## Exercise directions
Go through the entries and tally the lines containing the word "AUDIO". Only the total is wanted.

:: Data for review

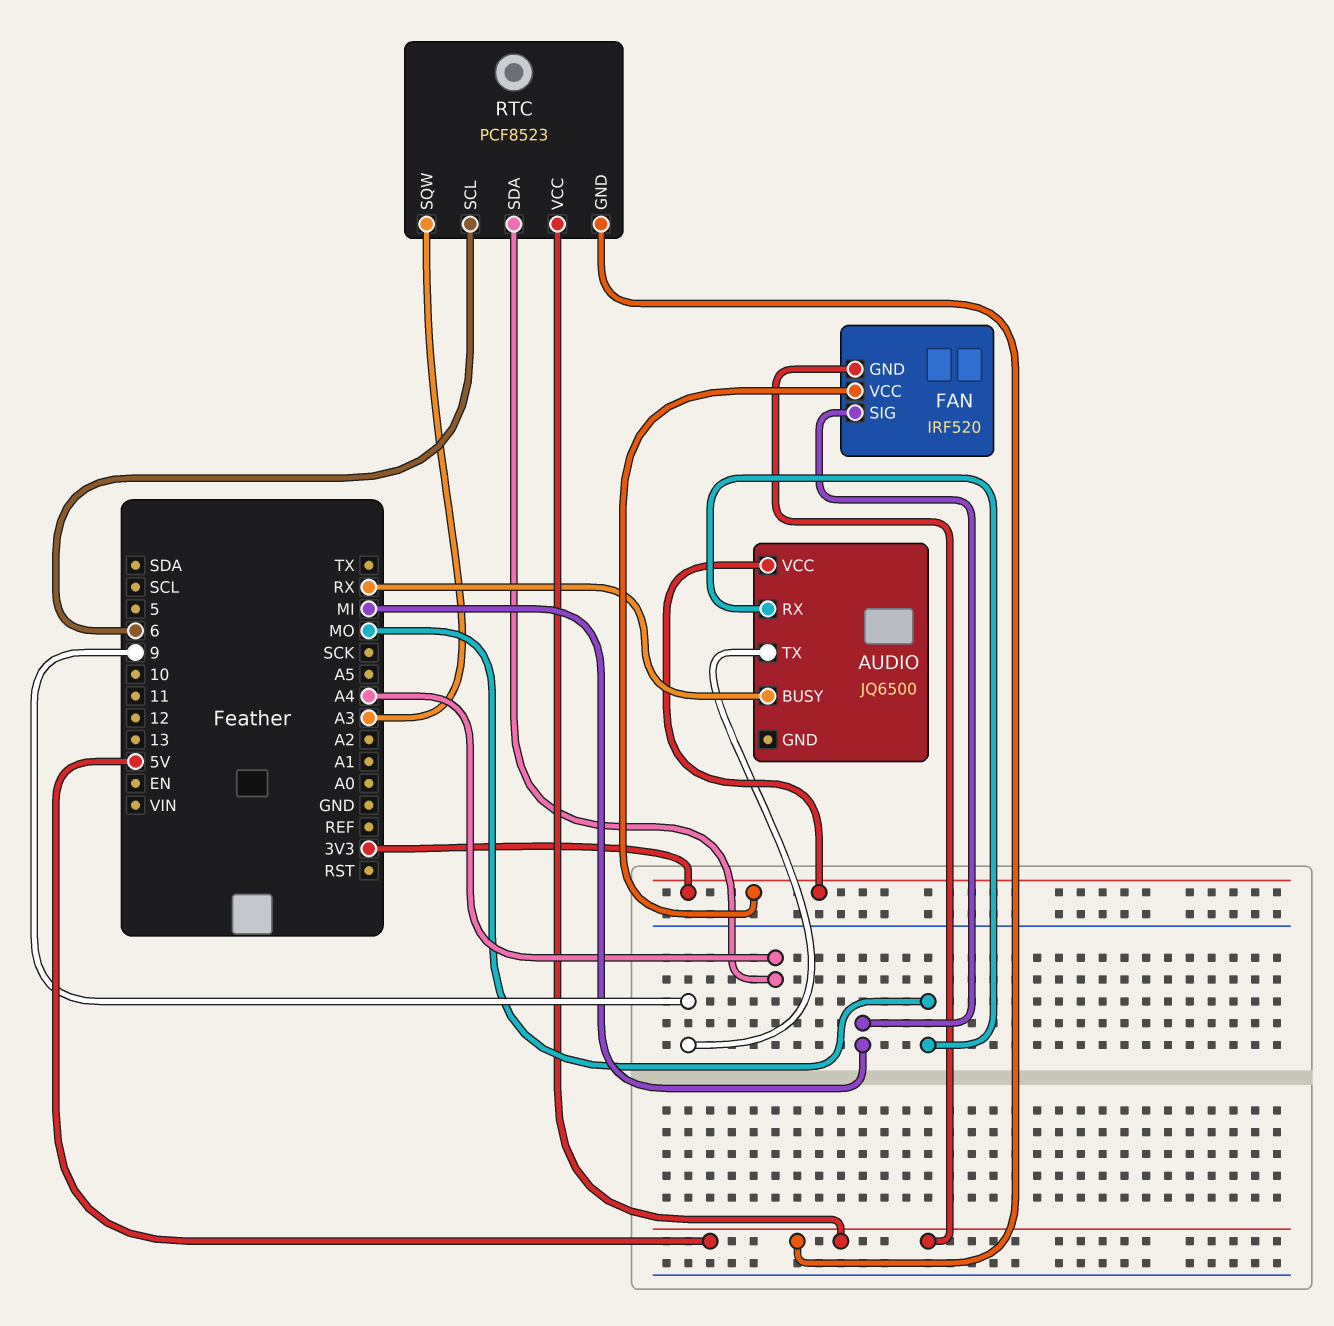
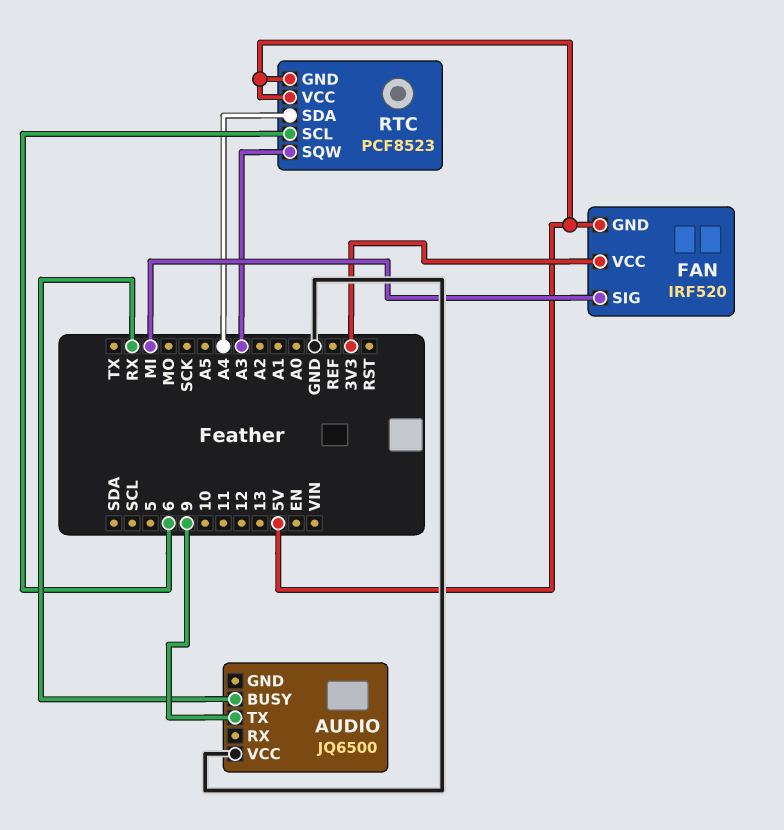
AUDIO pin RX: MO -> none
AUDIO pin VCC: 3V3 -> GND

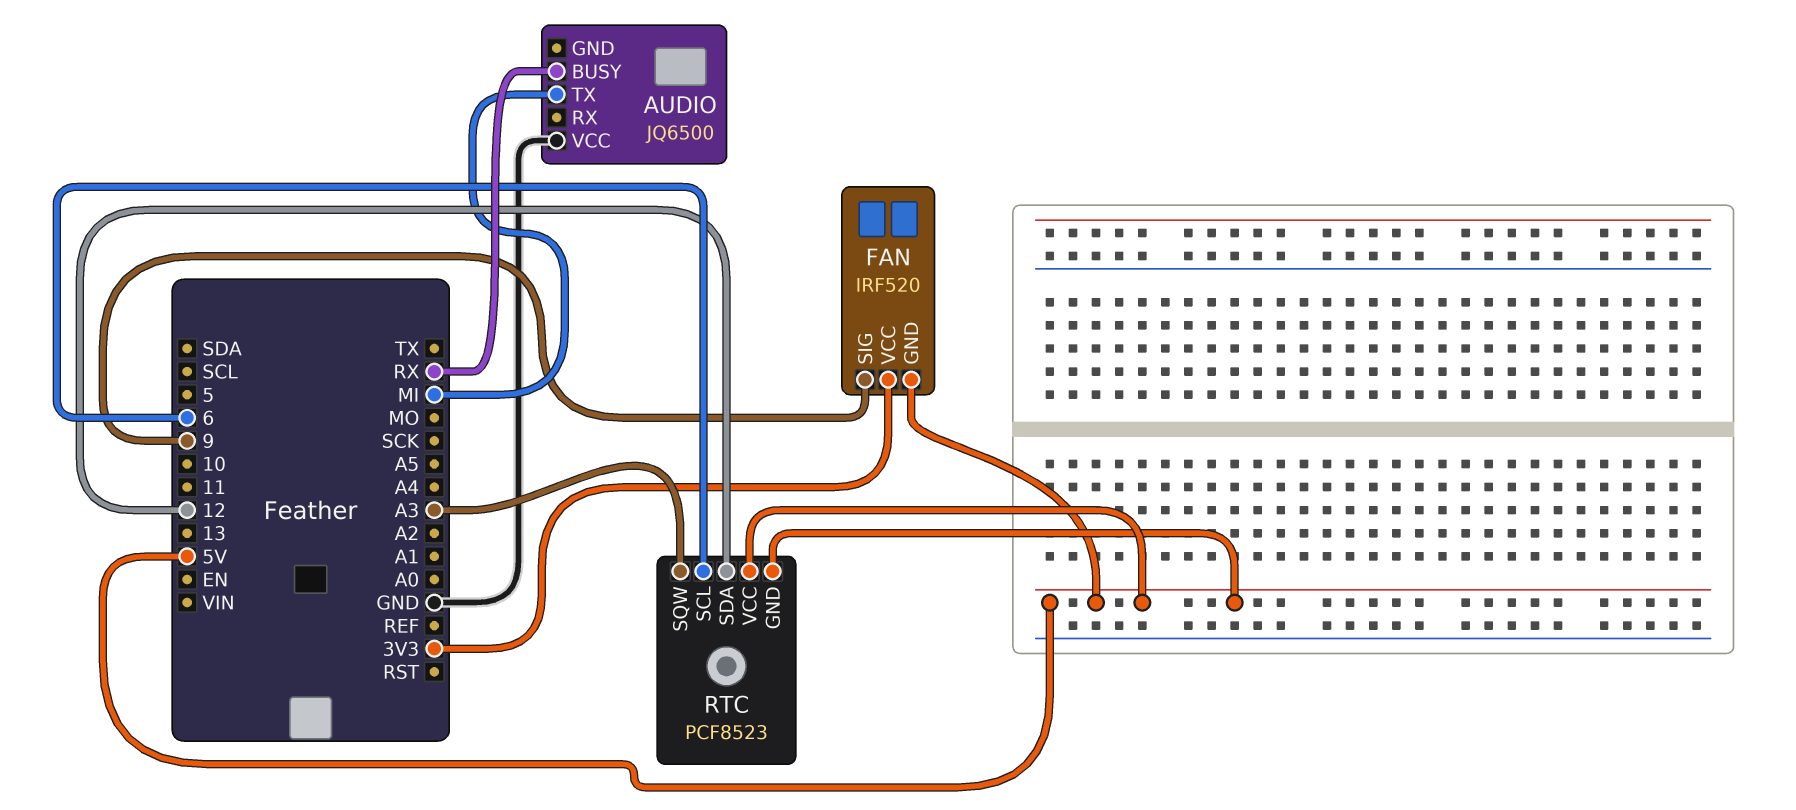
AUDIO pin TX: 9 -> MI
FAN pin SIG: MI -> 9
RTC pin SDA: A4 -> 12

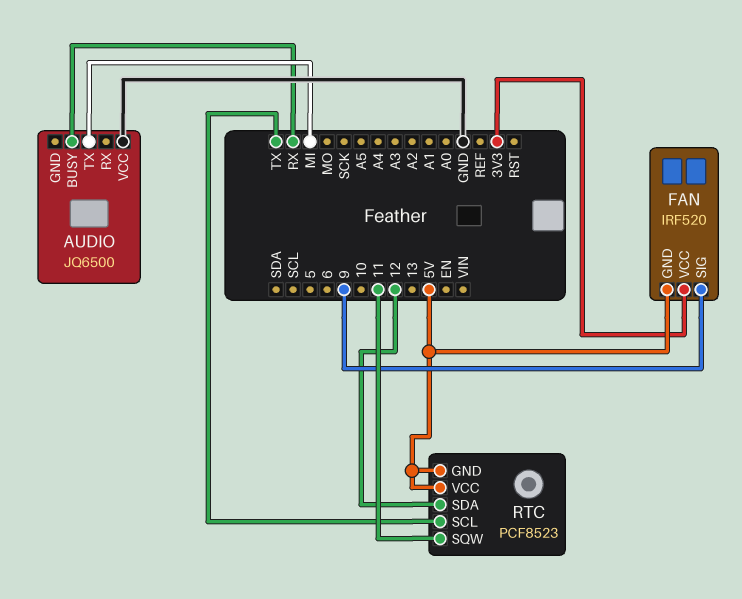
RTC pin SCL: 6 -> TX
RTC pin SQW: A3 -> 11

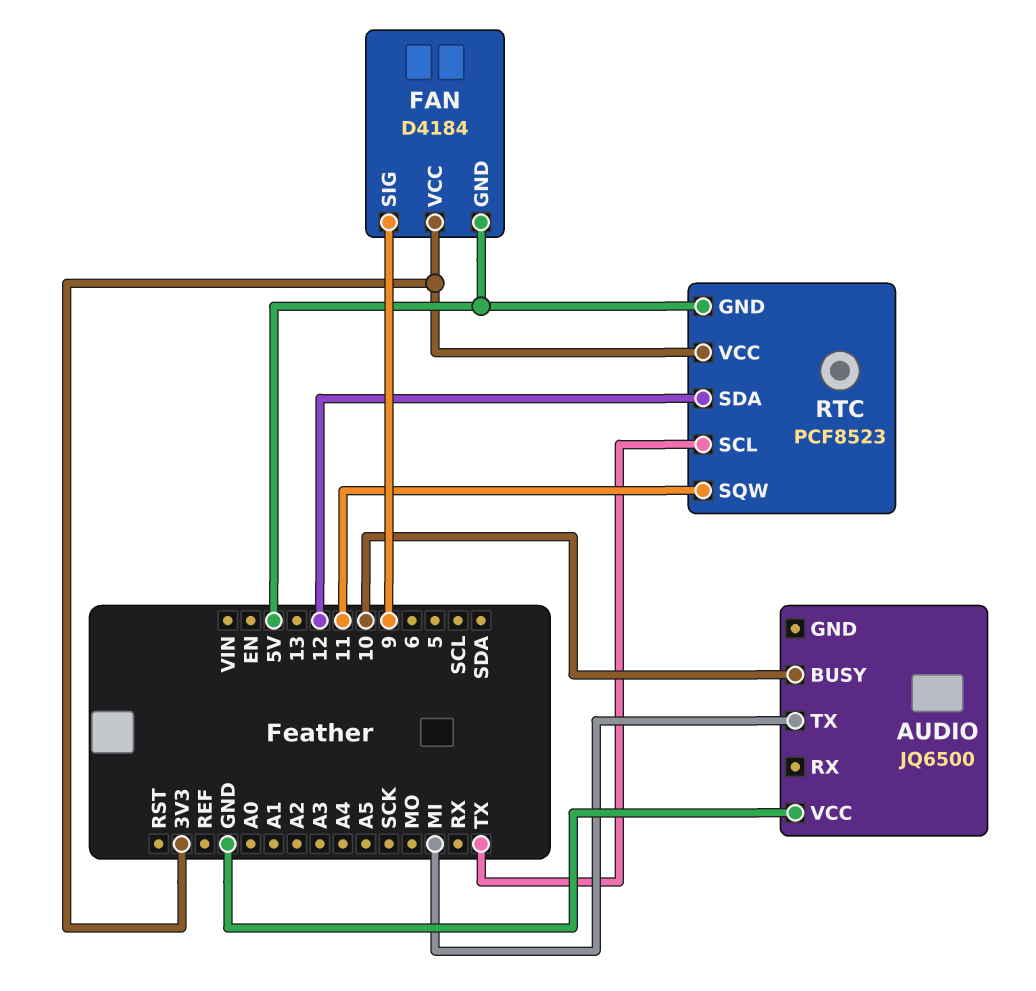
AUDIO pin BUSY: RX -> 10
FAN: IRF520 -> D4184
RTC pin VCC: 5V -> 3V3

::::

## Response box
4